PROBLEM DETAILS> In the material below, the required lines run from the one containing "grey brick D1:D3" through the one containing "none -> orange brick H4:I4 level 1". Copy those lines exactly, ends included, and nothing else.

DATA RECORDS>
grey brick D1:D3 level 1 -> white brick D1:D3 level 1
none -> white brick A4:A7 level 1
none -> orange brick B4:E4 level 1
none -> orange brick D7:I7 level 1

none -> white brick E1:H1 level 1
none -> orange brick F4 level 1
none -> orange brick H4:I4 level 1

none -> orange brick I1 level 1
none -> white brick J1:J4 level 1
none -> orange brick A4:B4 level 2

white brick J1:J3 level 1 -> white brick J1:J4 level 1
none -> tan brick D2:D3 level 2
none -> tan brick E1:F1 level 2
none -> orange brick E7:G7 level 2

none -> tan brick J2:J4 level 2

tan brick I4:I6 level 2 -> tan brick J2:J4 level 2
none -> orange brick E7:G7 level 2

...

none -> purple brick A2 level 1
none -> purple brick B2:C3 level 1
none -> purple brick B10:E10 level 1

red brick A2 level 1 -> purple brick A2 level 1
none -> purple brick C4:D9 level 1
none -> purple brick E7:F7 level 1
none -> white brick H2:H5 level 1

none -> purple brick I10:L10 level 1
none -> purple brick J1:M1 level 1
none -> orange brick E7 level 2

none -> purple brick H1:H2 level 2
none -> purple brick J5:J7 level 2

RESPONSE TO THIS TASK>
grey brick D1:D3 level 1 -> white brick D1:D3 level 1
none -> white brick A4:A7 level 1
none -> orange brick B4:E4 level 1
none -> orange brick D7:I7 level 1

none -> white brick E1:H1 level 1
none -> orange brick F4 level 1
none -> orange brick H4:I4 level 1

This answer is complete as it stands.